[INFORMATION GIVEN]
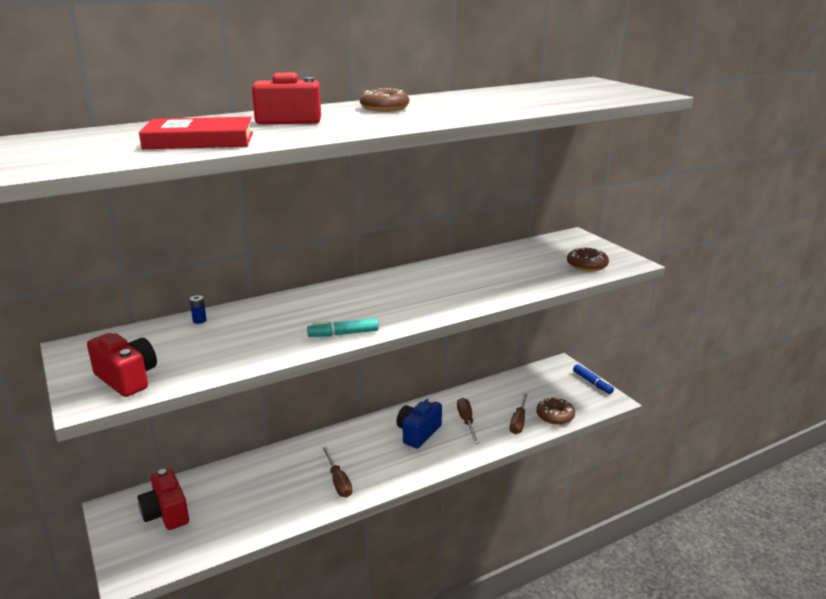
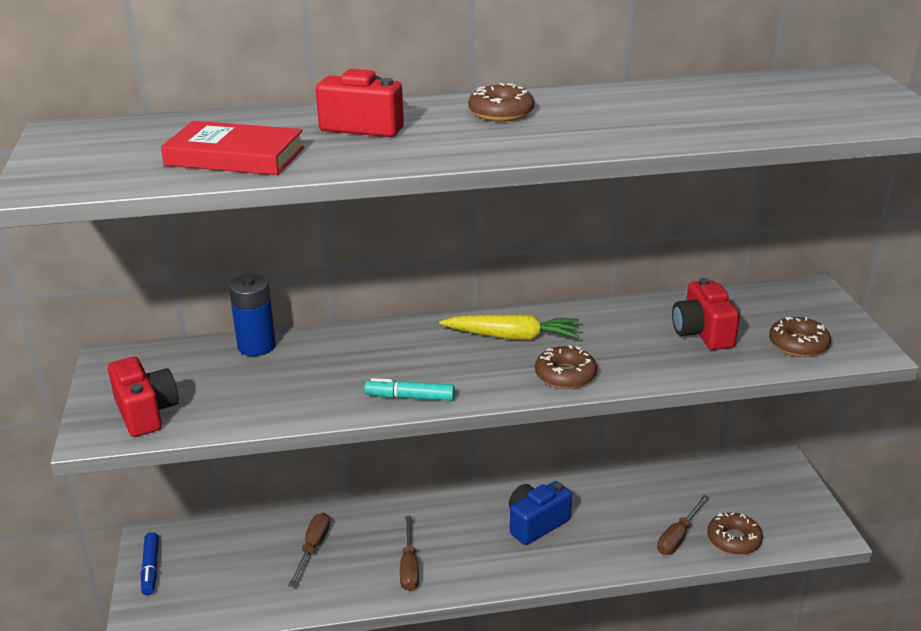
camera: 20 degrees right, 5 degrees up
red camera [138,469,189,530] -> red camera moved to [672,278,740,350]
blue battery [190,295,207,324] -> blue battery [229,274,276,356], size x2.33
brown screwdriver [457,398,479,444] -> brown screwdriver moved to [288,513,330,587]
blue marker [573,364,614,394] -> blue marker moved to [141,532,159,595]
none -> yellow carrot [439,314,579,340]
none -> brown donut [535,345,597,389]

* * *

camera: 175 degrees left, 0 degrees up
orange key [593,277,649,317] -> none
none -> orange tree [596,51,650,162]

[TASK DIRECTIONS]
Lines to set down from above: the line with "camera: 20 degrees right, 5 degrees up", the line with "none -> brown donut [535,345,597,389]", and every line between, each exactly as written.

[ANSWER AREA]
camera: 20 degrees right, 5 degrees up
red camera [138,469,189,530] -> red camera moved to [672,278,740,350]
blue battery [190,295,207,324] -> blue battery [229,274,276,356], size x2.33
brown screwdriver [457,398,479,444] -> brown screwdriver moved to [288,513,330,587]
blue marker [573,364,614,394] -> blue marker moved to [141,532,159,595]
none -> yellow carrot [439,314,579,340]
none -> brown donut [535,345,597,389]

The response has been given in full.